▸ EXERCISE REQUIREMENTS: Restate the records word for word. Include no pictures.

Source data
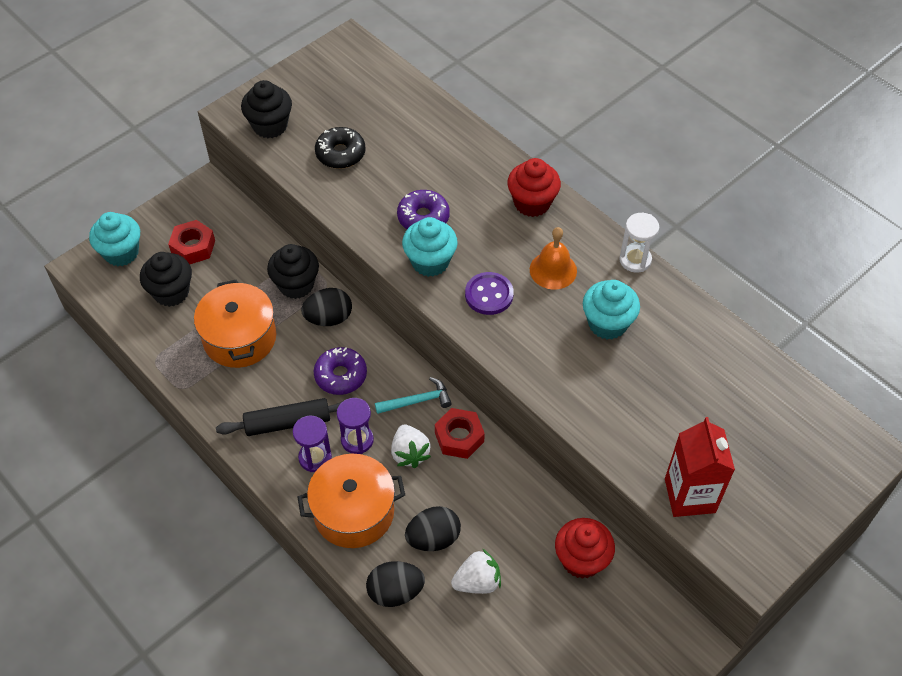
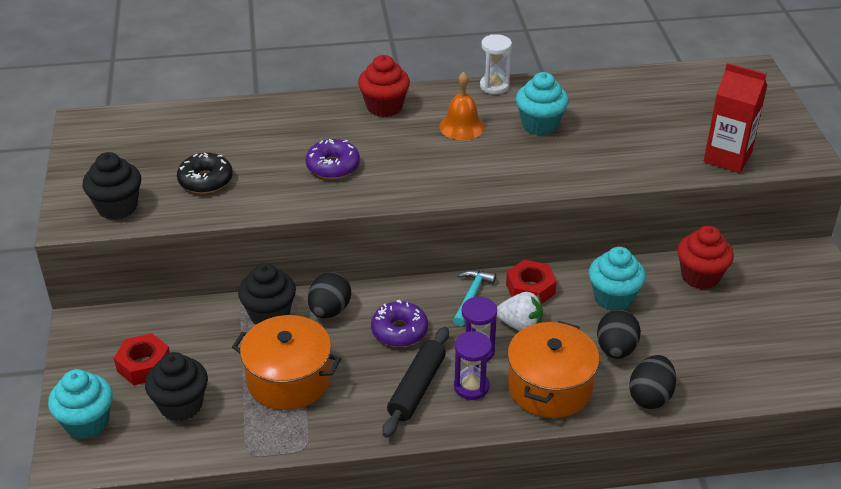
camera: 55 degrees left, 15 degrees down
(430, 262) = (384, 183): turquoise cupcake -> turquoise cupcake (613, 298)
(477, 582) = (677, 343): white strawberry -> none
(489, 295) = (451, 168): purple button -> none

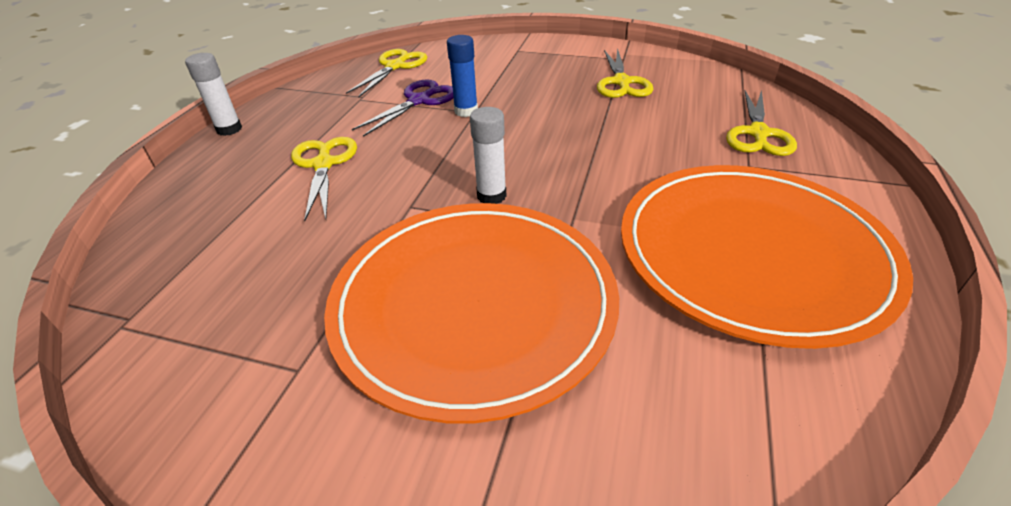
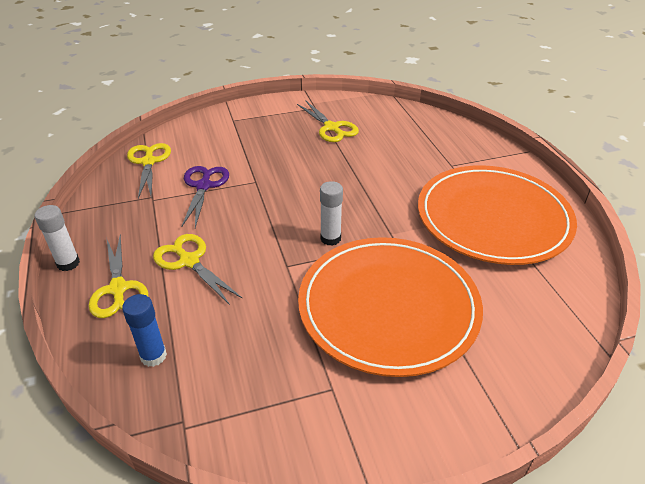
camera: 35 degrees left, 0 degrees up
(466, 111) = (248, 183): blue glue stick -> blue glue stick (153, 356)
(758, 133) = (439, 142): yellow scissors -> yellow scissors (118, 289)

▸ ANSWER SECTION:
camera: 55 degrees left, 15 degrees down
(430, 262) = (384, 183): turquoise cupcake -> turquoise cupcake (613, 298)
(477, 582) = (677, 343): white strawberry -> none
(489, 295) = (451, 168): purple button -> none

camera: 35 degrees left, 0 degrees up
(466, 111) = (248, 183): blue glue stick -> blue glue stick (153, 356)
(758, 133) = (439, 142): yellow scissors -> yellow scissors (118, 289)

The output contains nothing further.